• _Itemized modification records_
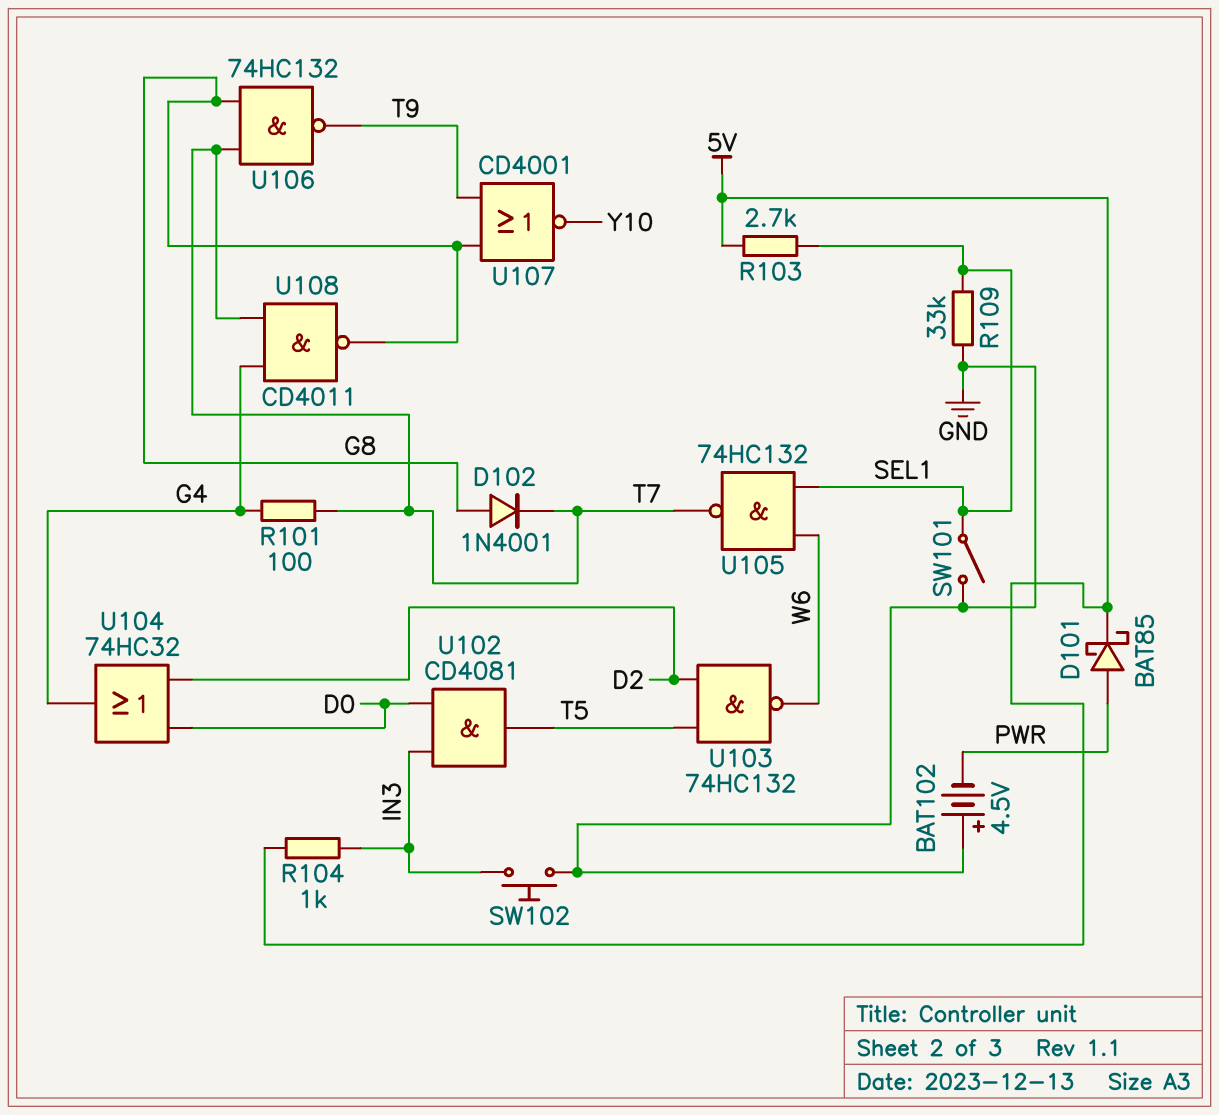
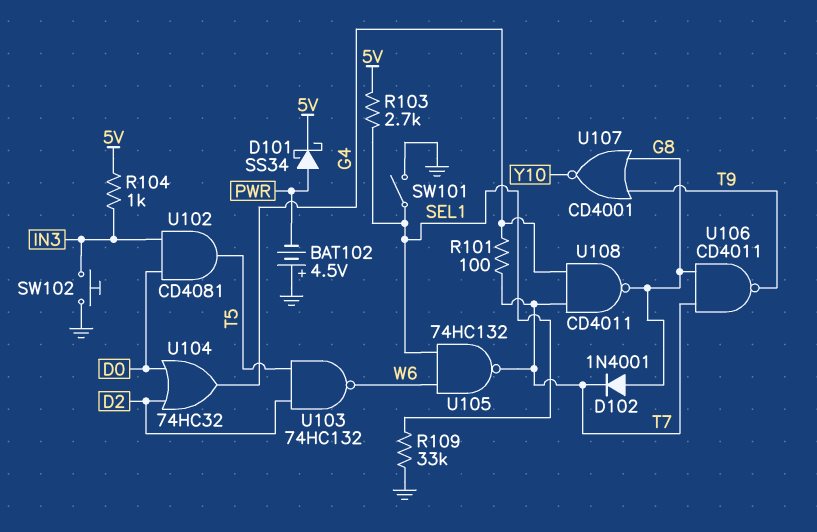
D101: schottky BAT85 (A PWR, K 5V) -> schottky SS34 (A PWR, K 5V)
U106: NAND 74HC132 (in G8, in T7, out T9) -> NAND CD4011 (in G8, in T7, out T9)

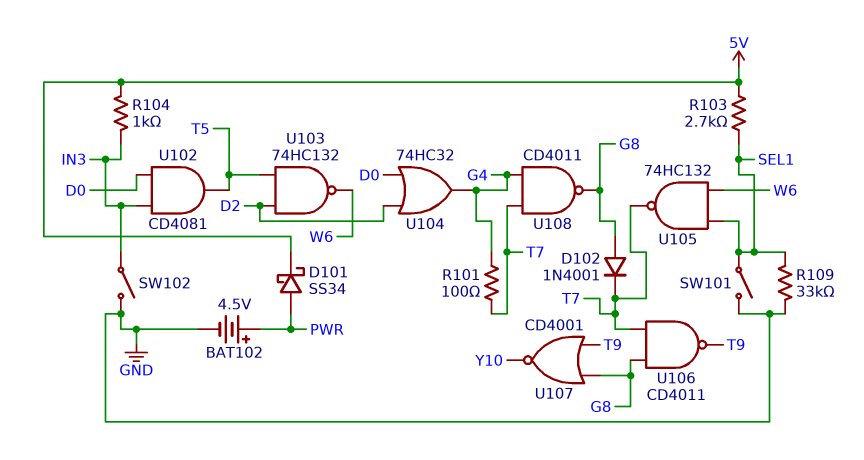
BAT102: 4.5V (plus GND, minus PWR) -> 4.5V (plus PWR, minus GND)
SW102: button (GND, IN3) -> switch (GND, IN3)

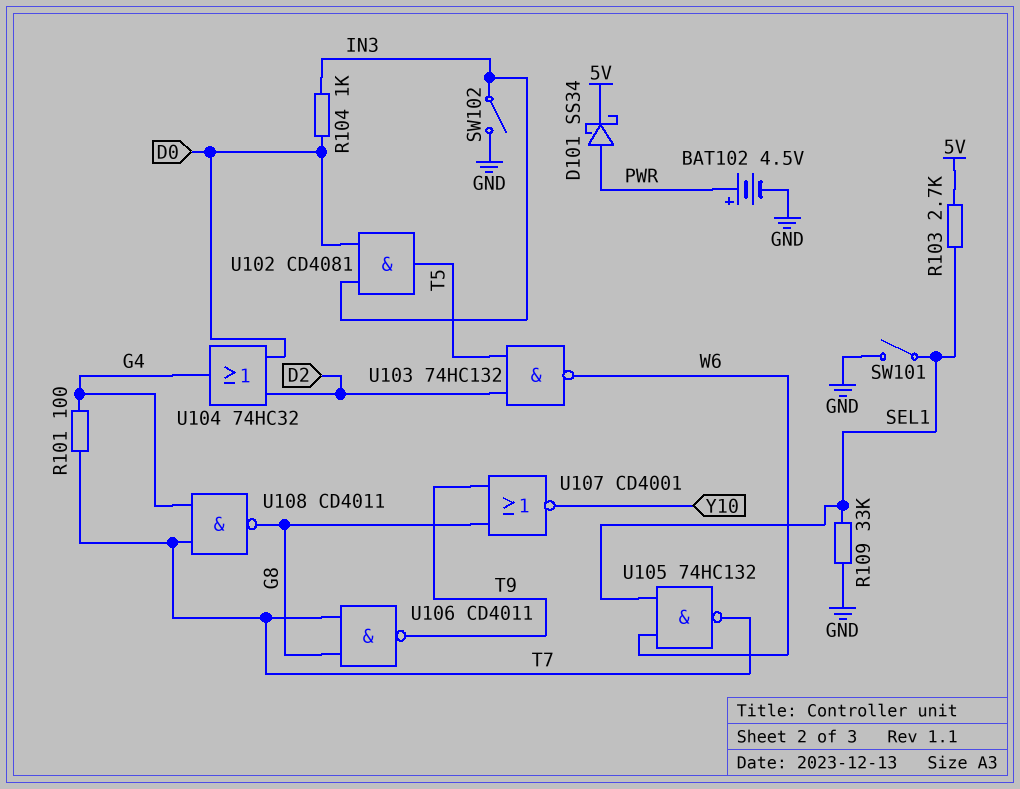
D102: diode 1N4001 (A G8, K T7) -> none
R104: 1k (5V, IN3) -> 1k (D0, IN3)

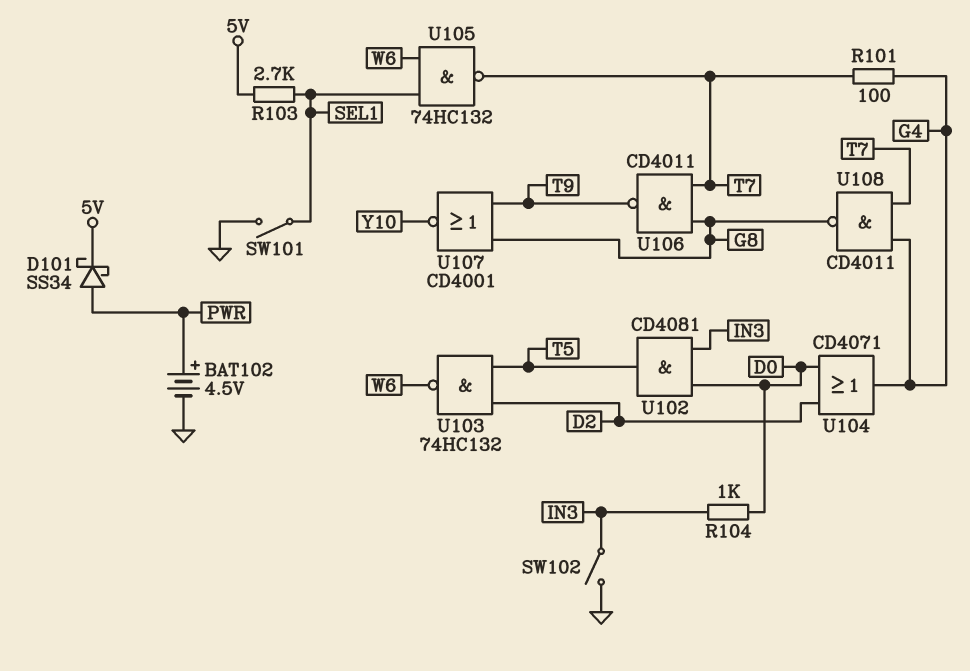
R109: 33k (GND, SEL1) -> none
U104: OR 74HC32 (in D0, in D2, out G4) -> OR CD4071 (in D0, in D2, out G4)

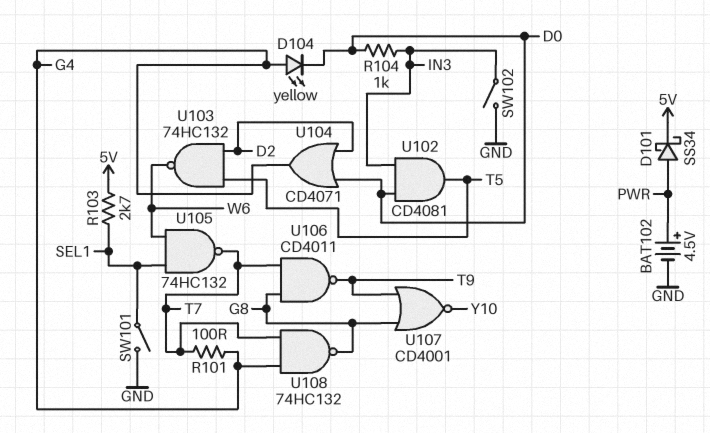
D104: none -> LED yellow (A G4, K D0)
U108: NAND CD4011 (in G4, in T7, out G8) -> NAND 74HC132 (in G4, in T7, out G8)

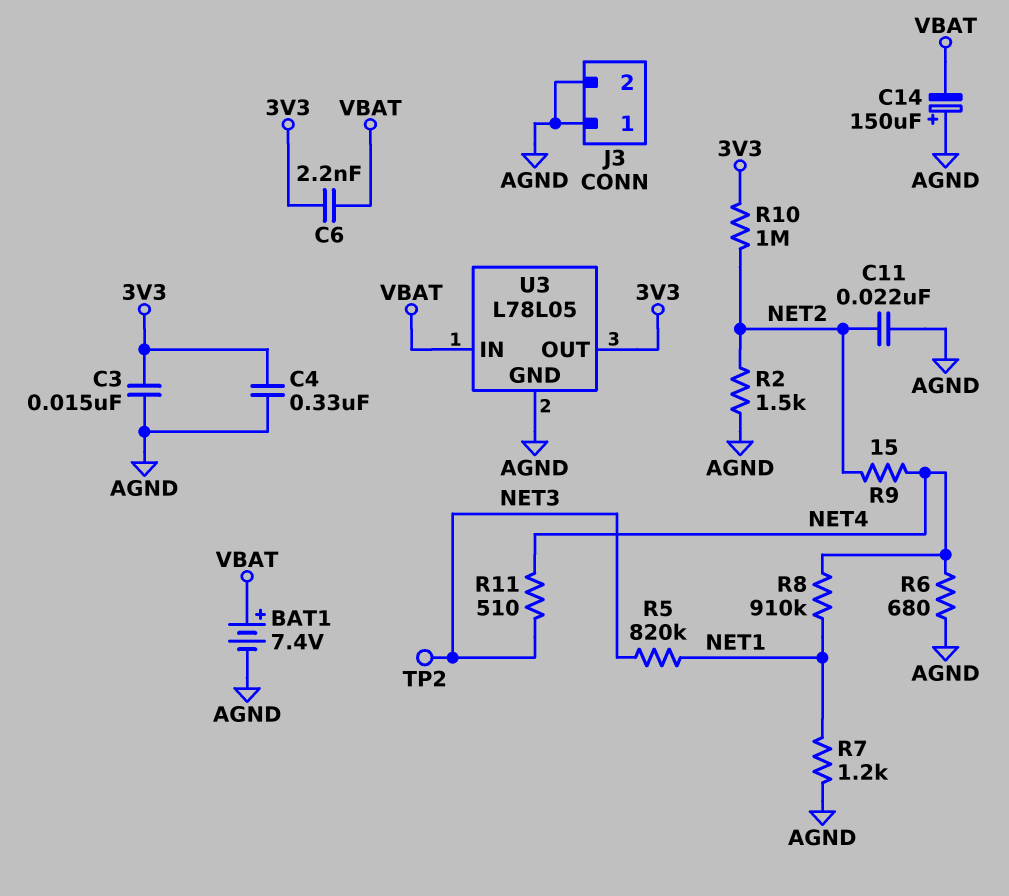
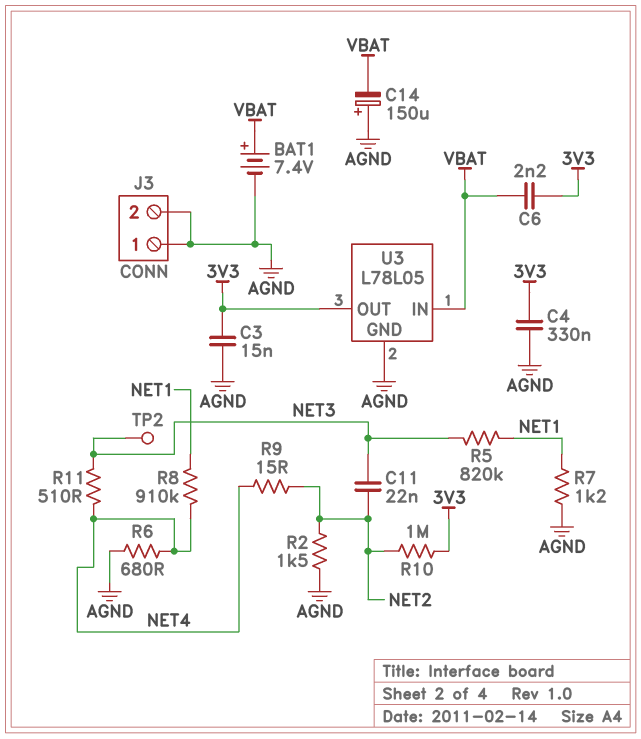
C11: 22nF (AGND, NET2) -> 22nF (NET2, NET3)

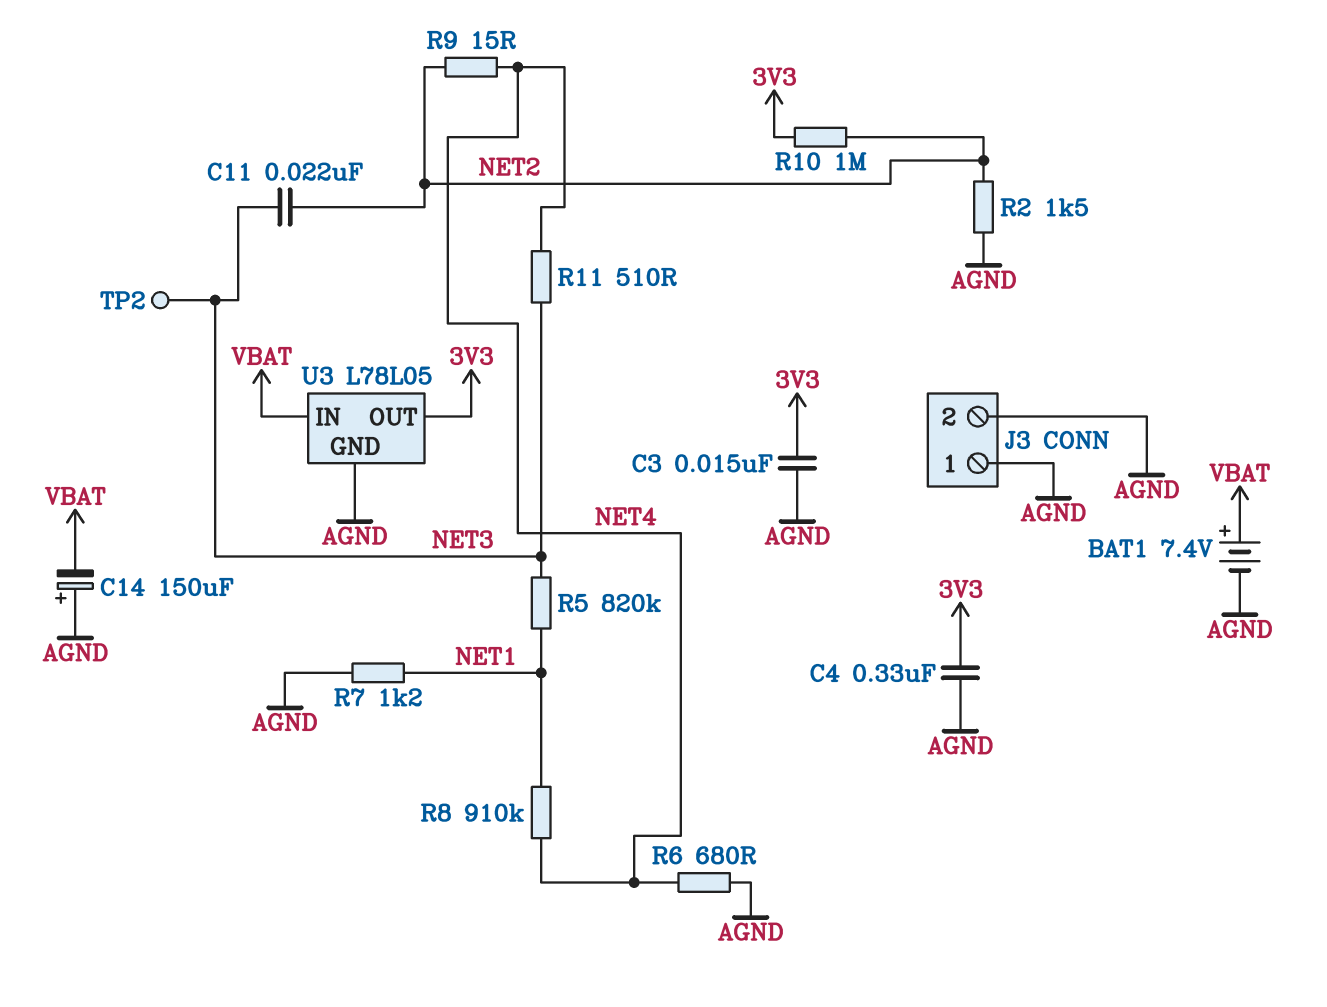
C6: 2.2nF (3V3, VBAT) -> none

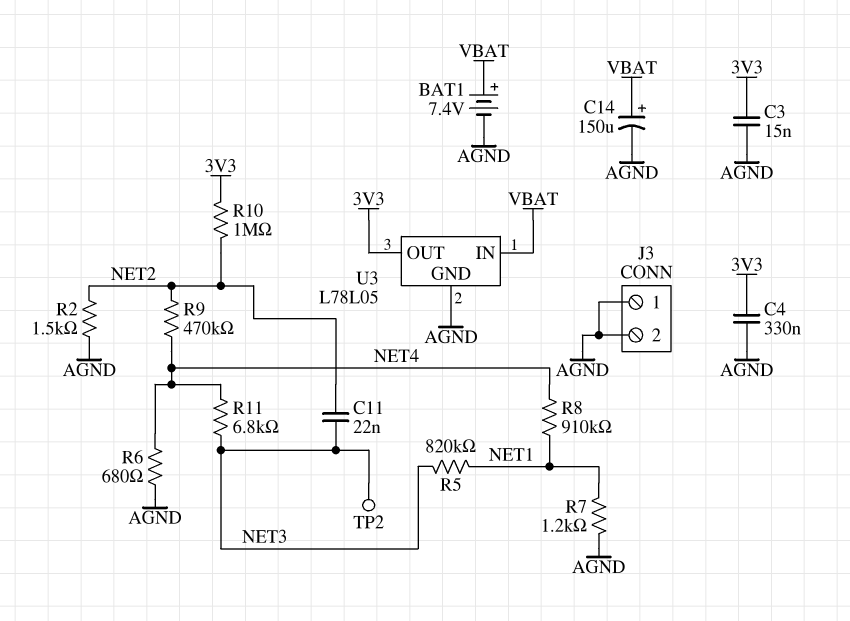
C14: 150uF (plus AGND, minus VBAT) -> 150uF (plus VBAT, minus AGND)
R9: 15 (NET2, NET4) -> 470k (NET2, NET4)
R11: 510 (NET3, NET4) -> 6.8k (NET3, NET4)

• _Goal of the exercise_
Would you quote, exactly and only, the lines from the one containing "R9: 15 (NET2, NET4) -> 470k (NET2, NET4)" to the end of the entries?

• _Output of the task_
R9: 15 (NET2, NET4) -> 470k (NET2, NET4)
R11: 510 (NET3, NET4) -> 6.8k (NET3, NET4)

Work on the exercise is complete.